=== WORK REQUEST ===
Using the records that follow, reproduce exactly the lines starting at the line containing "L2: 68mH (+5V, U2/SW) -> 1mH (+5V, U2/SW)" and ending at the line containing "LDR2: GL5537 (5V, VTH) -> GL5528 (5V, VTH)". Include both end lines and no pictures.
◇ ◇ ◇
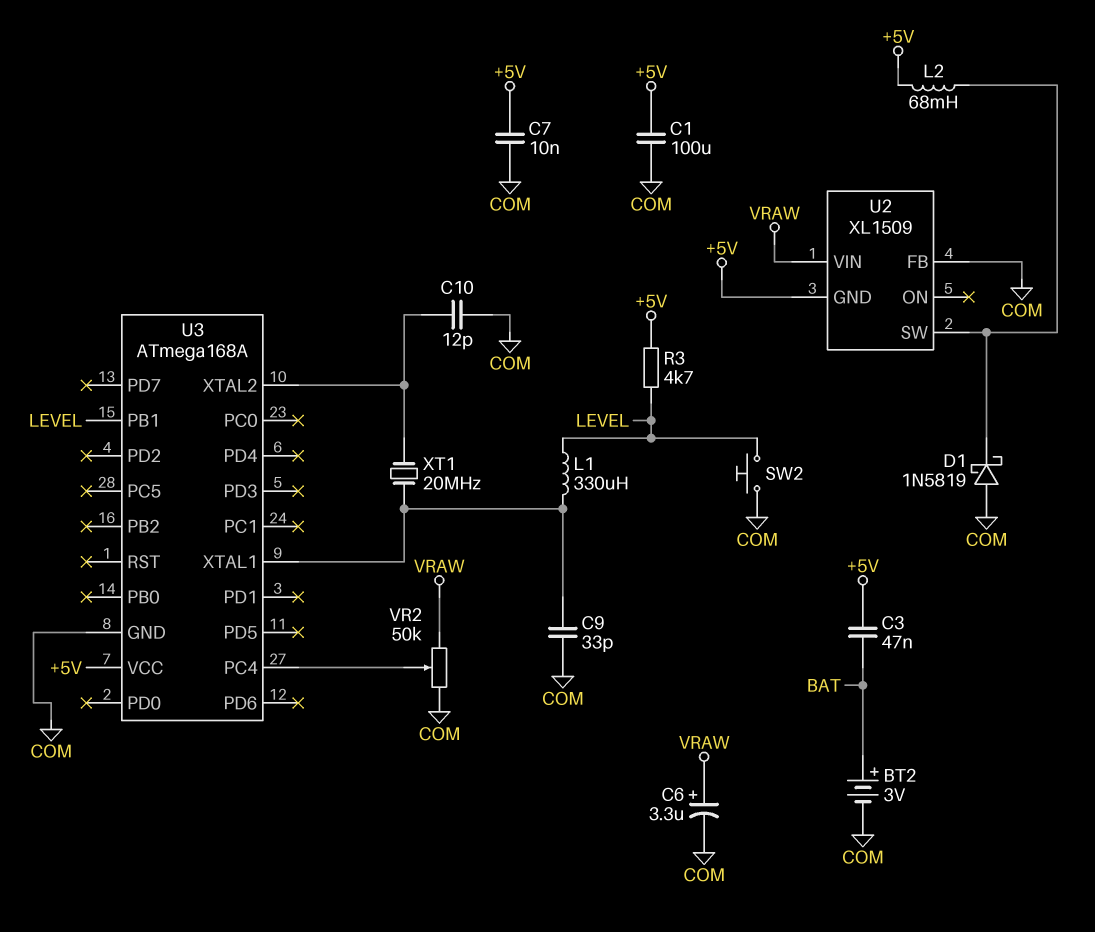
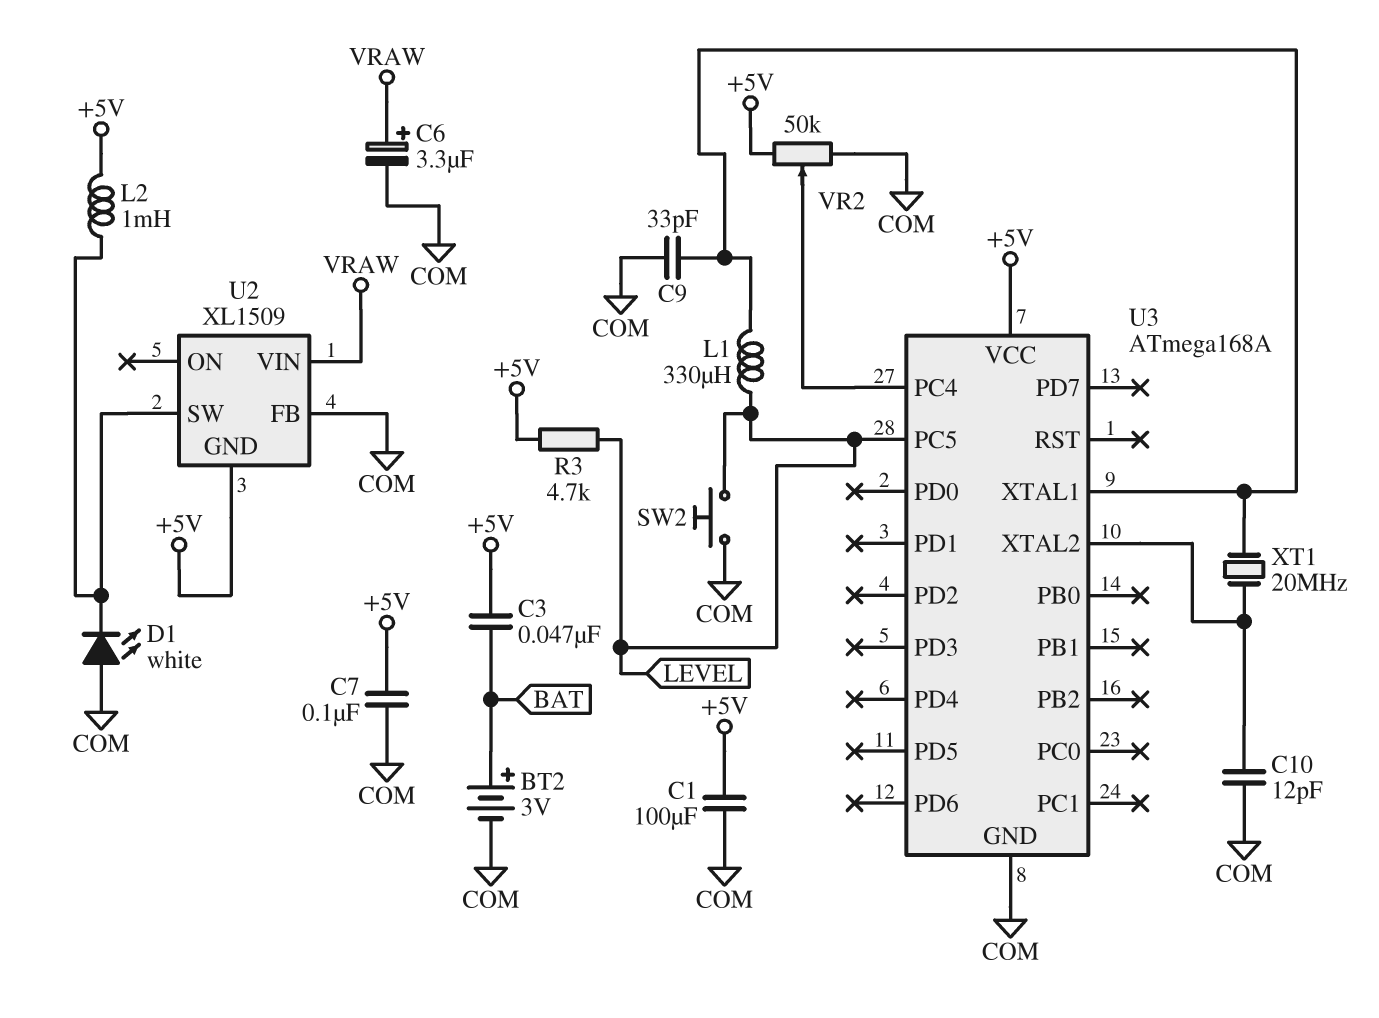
C7: 10nF (+5V, COM) -> 100nF (+5V, COM)
D1: schottky 1N5819 (A COM, K U2/SW) -> LED white (A COM, K U2/SW)
L2: 68mH (+5V, U2/SW) -> 1mH (+5V, U2/SW)
U3 pin PB1: LEVEL -> none
U3 pin PC5: none -> LEVEL
VR2: 50k (COM, VRAW, wiper U3/PC4) -> 50k (+5V, COM, wiper U3/PC4)

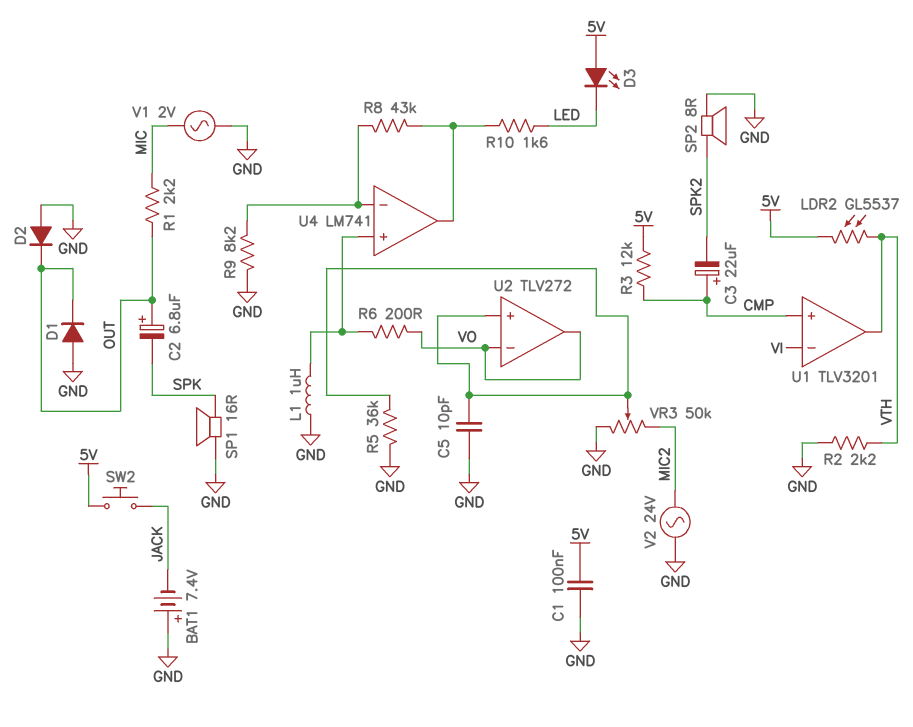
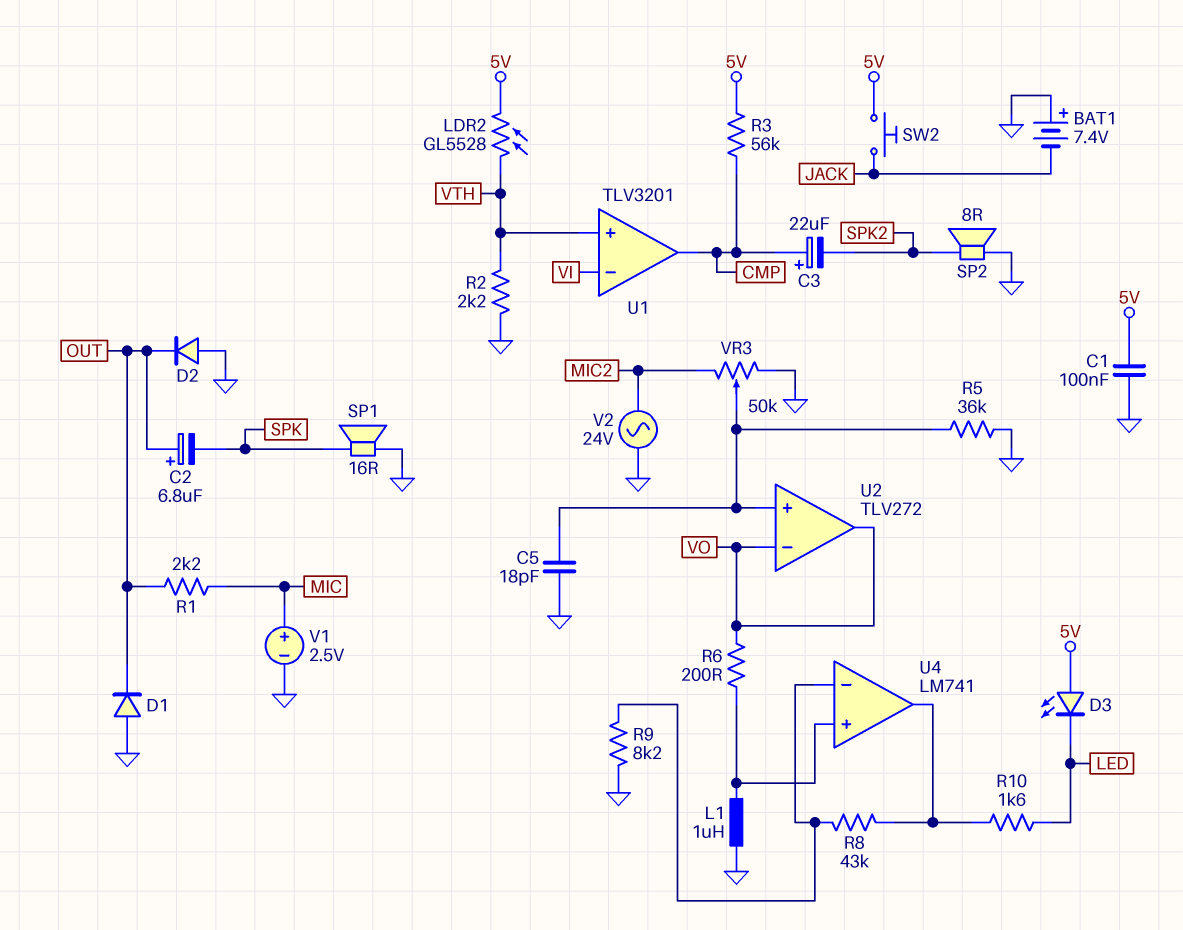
C5: 10pF (GND, U2/in+) -> 18pF (GND, U2/in+)
LDR2: GL5537 (5V, VTH) -> GL5528 (5V, VTH)
R3: 12k (5V, CMP) -> 56k (5V, CMP)
U1 pin in+: CMP -> VTH
U1 pin out: VTH -> CMP
V1: AC 2V (GND, MIC) -> 2.5V (plus MIC, minus GND)

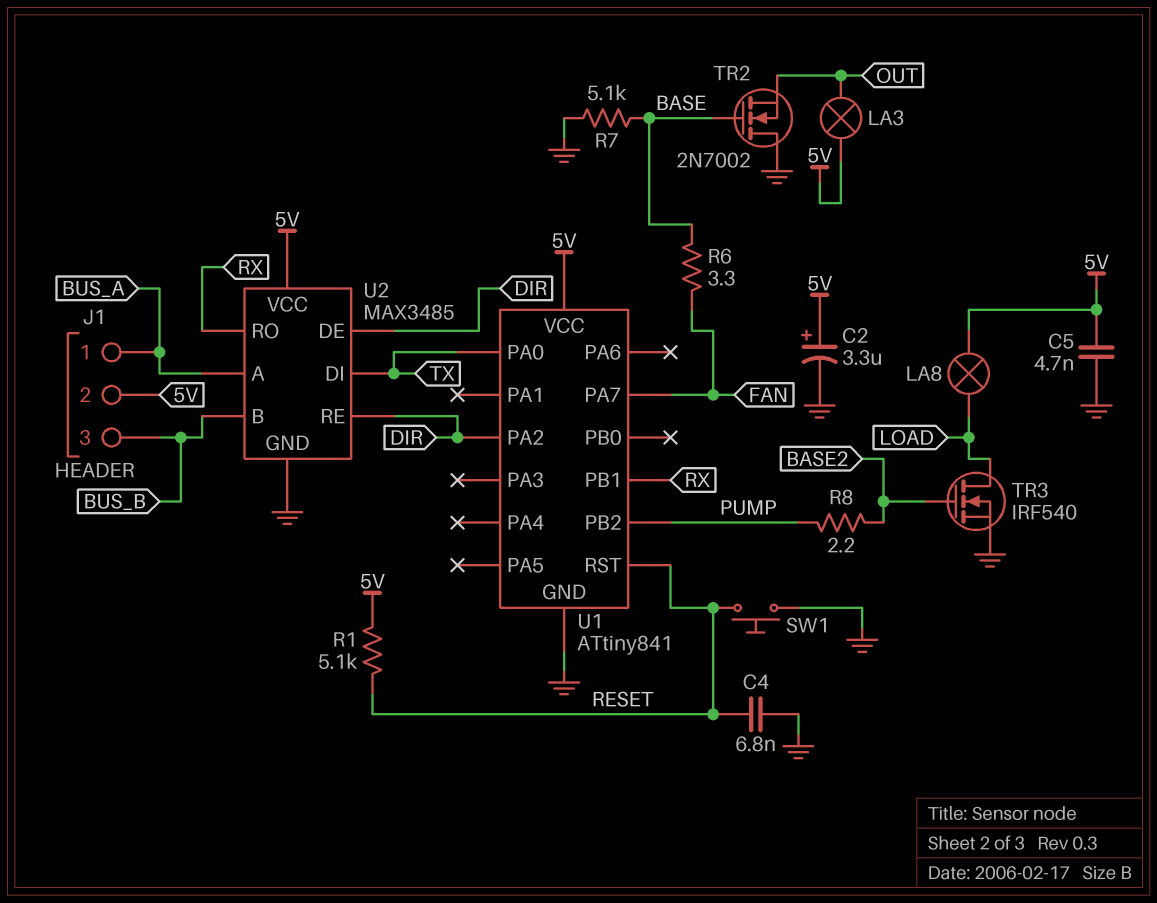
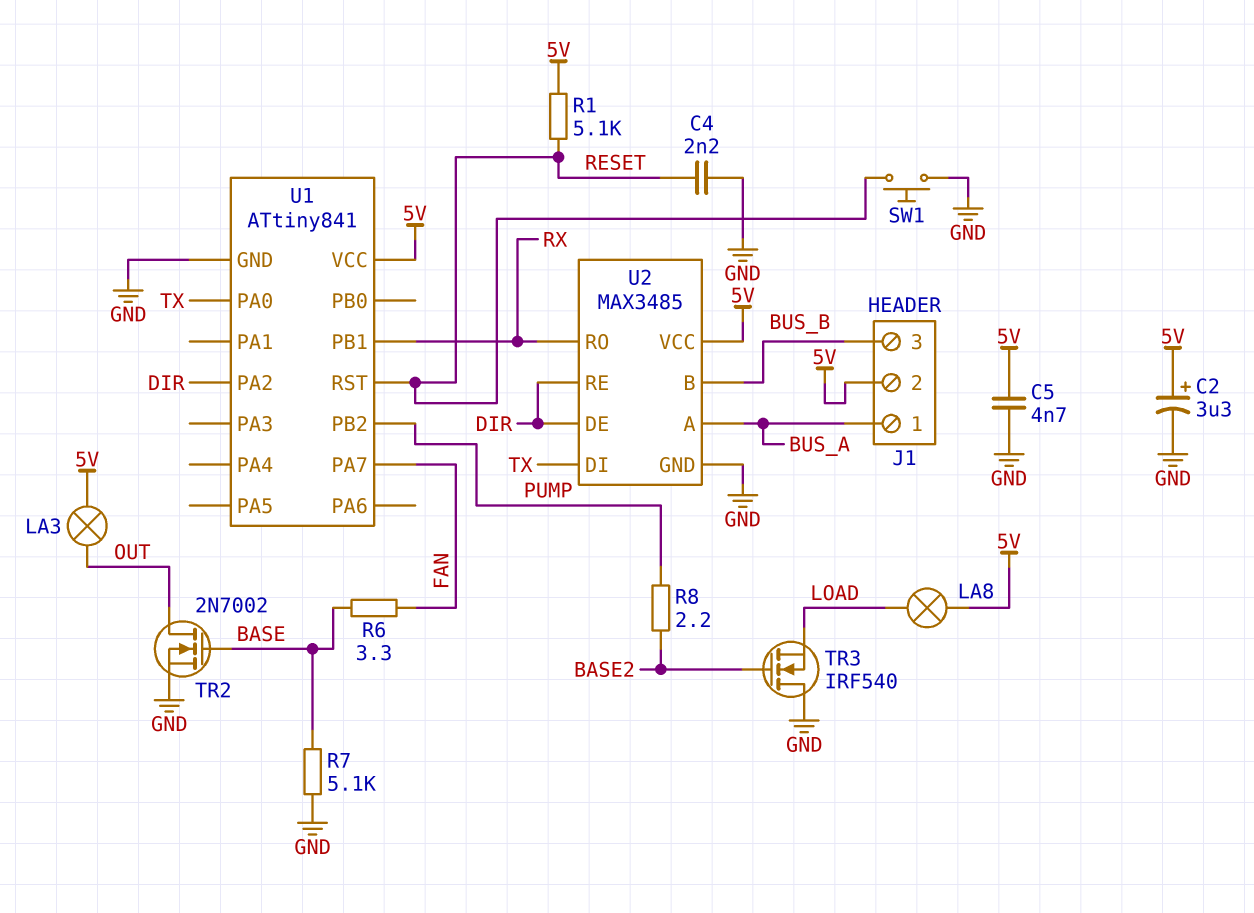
C4: 6.8nF (GND, RESET) -> 2.2nF (GND, RESET)
TR2: NMOS 2N7002 (G BASE, D GND, S OUT) -> NMOS 2N7002 (G BASE, D OUT, S GND)
TR3: NMOS IRF540 (G BASE2, D LOAD, S GND) -> NMOS IRF540 (G BASE2, D GND, S LOAD)

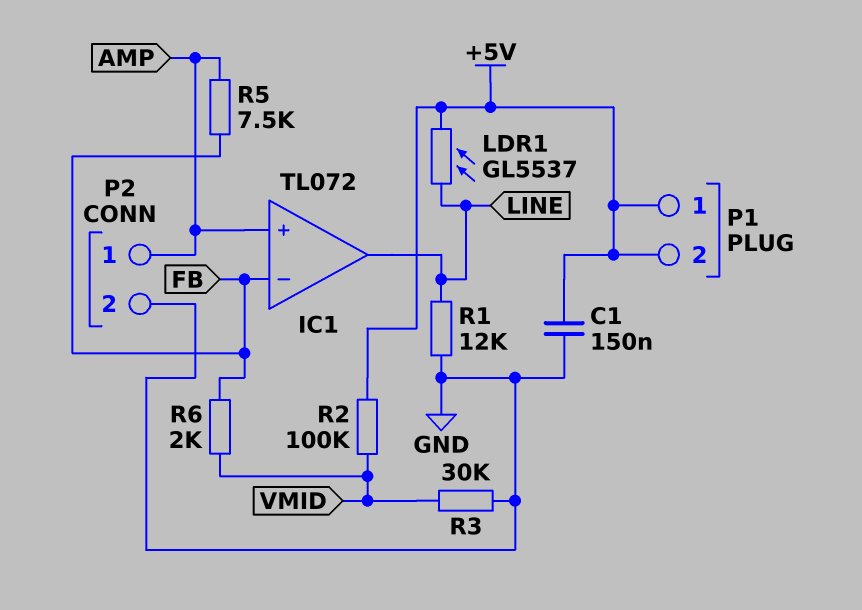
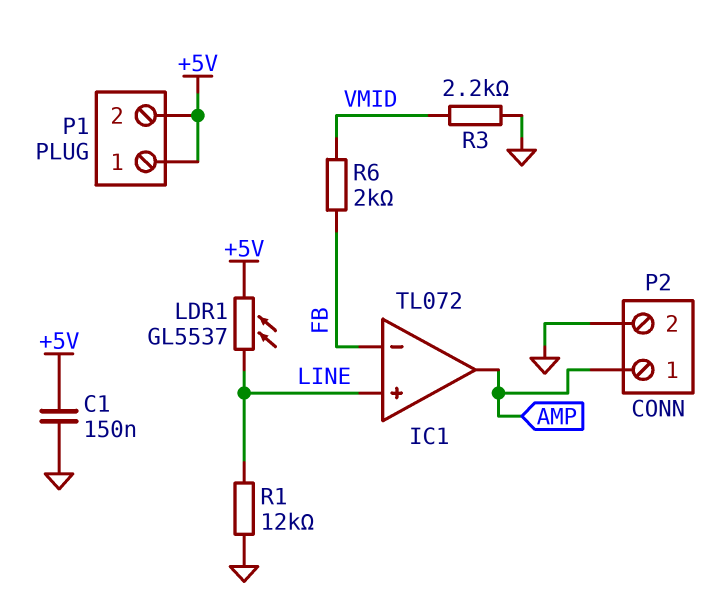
IC1 pin in+: AMP -> LINE
IC1 pin out: LINE -> AMP
R2: 100k (+5V, VMID) -> none
R3: 30k (GND, VMID) -> 2.2k (GND, VMID)
R5: 7.5k (AMP, FB) -> none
◇ ◇ ◇
=== SOLUTION BELOW ===
L2: 68mH (+5V, U2/SW) -> 1mH (+5V, U2/SW)
U3 pin PB1: LEVEL -> none
U3 pin PC5: none -> LEVEL
VR2: 50k (COM, VRAW, wiper U3/PC4) -> 50k (+5V, COM, wiper U3/PC4)

C5: 10pF (GND, U2/in+) -> 18pF (GND, U2/in+)
LDR2: GL5537 (5V, VTH) -> GL5528 (5V, VTH)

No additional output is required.